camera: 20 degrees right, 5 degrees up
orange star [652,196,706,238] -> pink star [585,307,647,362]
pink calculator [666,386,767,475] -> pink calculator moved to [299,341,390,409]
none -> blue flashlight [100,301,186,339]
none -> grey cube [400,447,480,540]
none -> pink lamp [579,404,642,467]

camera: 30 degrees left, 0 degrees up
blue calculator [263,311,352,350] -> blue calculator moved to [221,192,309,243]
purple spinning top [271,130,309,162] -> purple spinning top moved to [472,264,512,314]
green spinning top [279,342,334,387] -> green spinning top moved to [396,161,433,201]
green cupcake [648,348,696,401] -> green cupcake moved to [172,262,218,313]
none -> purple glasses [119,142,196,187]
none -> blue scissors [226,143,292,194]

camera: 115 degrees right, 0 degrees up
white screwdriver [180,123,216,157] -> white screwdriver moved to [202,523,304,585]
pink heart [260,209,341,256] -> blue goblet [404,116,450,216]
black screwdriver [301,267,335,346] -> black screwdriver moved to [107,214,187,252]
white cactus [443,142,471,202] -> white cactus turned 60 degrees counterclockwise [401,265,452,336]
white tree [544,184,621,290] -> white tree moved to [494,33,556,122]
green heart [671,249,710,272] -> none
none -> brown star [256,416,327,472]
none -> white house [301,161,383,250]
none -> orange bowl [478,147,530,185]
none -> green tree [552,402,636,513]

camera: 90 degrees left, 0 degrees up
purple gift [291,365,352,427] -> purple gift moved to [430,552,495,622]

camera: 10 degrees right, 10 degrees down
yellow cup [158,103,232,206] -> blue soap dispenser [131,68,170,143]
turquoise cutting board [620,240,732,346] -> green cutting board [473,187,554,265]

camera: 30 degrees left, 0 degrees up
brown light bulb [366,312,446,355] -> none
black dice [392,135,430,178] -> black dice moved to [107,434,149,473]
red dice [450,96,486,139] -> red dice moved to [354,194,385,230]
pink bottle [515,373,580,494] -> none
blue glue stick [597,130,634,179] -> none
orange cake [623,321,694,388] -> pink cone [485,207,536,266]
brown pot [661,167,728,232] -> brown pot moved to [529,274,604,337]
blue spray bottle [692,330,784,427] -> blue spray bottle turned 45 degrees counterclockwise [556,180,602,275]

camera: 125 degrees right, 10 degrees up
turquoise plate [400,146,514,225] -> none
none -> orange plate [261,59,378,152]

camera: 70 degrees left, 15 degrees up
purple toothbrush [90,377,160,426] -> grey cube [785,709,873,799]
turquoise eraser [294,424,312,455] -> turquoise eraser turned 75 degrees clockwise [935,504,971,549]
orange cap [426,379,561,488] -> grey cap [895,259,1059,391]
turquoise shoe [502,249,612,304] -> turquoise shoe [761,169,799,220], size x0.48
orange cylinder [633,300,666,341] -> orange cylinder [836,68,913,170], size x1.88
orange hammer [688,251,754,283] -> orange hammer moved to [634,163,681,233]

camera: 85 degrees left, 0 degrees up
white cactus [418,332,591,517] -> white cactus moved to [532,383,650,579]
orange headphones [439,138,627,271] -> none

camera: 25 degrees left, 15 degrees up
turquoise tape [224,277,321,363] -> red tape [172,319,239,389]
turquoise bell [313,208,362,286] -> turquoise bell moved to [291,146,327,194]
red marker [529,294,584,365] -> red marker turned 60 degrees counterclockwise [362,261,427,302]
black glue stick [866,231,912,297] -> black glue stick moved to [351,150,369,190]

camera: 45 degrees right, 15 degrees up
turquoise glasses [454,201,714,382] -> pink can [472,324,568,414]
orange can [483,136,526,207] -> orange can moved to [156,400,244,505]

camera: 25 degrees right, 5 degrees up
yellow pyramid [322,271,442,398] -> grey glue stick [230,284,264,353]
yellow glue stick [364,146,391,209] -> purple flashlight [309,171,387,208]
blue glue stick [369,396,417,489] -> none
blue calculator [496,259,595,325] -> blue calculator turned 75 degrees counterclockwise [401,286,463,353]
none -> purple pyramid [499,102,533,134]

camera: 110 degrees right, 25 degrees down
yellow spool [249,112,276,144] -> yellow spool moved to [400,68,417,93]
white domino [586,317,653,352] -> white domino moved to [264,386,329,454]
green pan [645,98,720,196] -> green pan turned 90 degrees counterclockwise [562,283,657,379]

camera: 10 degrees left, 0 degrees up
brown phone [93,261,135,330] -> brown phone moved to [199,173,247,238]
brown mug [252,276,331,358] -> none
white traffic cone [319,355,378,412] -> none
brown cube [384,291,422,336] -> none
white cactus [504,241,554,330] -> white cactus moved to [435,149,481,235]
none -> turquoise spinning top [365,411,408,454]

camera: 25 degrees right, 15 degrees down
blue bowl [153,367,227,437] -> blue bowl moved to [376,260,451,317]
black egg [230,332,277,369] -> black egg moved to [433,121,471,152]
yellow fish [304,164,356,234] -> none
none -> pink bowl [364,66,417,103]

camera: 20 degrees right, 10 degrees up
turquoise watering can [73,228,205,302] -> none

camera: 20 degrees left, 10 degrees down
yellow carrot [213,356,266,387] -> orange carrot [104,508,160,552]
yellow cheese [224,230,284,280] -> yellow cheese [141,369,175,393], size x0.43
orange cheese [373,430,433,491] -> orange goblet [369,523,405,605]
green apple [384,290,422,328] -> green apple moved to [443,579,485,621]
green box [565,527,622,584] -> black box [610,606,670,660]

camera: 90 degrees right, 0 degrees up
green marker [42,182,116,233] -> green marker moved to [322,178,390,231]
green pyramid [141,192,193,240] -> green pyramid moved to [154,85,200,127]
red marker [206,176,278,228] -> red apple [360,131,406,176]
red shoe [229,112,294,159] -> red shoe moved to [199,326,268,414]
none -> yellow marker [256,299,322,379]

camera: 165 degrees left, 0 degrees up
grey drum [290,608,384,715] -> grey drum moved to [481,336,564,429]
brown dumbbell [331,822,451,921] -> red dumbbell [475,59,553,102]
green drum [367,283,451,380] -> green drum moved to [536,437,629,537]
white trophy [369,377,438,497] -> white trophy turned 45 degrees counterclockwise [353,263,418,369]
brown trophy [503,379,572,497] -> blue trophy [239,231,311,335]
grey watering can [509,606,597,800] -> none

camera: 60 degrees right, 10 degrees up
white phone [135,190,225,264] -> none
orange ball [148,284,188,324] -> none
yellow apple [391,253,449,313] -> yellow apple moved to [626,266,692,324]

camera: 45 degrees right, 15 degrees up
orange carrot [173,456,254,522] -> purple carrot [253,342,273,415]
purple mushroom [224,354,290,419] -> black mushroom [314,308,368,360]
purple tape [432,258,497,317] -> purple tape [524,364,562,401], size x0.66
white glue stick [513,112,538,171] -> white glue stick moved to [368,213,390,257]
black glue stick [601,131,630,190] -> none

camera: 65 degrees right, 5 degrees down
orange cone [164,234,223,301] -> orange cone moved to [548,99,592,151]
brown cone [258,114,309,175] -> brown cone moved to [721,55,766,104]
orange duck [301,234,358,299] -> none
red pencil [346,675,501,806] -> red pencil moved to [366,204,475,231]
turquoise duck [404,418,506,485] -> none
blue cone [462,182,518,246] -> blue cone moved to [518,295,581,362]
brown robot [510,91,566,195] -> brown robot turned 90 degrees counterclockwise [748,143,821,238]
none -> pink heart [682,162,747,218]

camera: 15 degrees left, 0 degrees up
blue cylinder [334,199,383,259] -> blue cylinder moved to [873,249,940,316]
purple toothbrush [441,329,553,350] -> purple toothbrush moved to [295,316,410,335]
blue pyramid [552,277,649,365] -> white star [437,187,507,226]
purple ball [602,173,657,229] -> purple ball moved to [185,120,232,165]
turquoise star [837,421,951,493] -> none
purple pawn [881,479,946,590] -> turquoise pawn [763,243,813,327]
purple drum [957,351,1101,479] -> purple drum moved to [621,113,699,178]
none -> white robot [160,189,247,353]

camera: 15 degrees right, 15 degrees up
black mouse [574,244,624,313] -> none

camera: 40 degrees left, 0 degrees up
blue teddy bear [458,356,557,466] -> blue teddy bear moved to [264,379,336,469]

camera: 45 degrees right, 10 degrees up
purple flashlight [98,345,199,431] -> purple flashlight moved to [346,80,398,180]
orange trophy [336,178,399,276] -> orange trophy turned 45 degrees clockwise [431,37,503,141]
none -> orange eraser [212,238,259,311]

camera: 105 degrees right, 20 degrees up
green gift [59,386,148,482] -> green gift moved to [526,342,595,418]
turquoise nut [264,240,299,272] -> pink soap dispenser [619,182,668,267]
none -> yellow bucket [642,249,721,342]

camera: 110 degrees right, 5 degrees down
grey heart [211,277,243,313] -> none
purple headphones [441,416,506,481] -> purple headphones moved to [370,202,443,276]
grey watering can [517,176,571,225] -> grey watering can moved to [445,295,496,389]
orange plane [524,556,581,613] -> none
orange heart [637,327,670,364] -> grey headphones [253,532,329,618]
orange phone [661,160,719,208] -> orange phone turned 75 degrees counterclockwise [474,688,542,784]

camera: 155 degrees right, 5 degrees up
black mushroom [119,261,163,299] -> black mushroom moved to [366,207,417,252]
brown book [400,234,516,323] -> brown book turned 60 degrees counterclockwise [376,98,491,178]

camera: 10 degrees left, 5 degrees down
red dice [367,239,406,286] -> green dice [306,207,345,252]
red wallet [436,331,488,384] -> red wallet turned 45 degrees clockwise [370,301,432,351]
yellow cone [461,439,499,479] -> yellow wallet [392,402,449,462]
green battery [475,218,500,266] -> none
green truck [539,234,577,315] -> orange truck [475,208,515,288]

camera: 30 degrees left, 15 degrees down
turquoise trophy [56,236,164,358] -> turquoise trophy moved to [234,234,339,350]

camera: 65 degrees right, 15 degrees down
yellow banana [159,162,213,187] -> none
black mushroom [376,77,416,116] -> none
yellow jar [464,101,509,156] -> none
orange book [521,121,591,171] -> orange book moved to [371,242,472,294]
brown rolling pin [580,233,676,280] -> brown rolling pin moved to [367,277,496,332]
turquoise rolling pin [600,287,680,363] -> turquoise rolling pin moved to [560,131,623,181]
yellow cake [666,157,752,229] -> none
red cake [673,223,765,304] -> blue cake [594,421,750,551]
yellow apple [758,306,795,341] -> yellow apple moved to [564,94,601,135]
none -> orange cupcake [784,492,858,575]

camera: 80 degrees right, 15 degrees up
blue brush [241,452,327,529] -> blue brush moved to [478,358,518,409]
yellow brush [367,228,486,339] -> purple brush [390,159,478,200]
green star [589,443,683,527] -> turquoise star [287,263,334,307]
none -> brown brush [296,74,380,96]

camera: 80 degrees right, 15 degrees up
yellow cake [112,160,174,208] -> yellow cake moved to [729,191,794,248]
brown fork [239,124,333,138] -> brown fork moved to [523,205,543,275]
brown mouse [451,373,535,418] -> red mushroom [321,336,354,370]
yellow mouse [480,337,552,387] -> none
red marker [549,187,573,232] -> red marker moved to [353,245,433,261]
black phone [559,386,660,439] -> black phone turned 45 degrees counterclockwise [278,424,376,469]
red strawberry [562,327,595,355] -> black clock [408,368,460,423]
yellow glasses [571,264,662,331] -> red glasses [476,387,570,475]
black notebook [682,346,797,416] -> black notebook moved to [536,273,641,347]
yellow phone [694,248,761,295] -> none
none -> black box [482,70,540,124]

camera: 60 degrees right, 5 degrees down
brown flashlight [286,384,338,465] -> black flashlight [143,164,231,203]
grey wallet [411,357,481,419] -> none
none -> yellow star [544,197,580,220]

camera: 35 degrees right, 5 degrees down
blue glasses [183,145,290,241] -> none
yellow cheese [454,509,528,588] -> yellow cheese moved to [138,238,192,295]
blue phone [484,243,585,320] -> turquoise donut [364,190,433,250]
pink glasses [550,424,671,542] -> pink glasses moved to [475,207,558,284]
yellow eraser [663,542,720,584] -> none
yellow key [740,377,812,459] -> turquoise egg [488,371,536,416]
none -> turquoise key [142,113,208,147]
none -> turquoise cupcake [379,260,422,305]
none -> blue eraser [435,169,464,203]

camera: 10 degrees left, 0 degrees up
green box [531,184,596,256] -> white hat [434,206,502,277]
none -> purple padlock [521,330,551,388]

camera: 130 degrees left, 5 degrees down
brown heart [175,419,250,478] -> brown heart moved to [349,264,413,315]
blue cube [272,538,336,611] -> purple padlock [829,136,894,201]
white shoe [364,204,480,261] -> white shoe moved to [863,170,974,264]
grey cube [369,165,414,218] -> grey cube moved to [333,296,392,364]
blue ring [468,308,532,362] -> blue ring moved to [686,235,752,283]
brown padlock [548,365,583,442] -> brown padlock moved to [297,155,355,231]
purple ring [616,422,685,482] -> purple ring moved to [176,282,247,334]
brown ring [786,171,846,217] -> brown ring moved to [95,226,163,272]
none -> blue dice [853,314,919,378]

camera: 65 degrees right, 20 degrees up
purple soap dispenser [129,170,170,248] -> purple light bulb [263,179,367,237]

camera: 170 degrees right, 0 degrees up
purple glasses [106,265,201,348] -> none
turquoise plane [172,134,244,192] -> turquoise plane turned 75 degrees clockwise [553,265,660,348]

============

To do: All lines from the beginning of the material above through the one with "blue calculator [263,311,352,350]" need to be returned exactly; please return those and only those.

Your response:
camera: 20 degrees right, 5 degrees up
orange star [652,196,706,238] -> pink star [585,307,647,362]
pink calculator [666,386,767,475] -> pink calculator moved to [299,341,390,409]
none -> blue flashlight [100,301,186,339]
none -> grey cube [400,447,480,540]
none -> pink lamp [579,404,642,467]

camera: 30 degrees left, 0 degrees up
blue calculator [263,311,352,350] -> blue calculator moved to [221,192,309,243]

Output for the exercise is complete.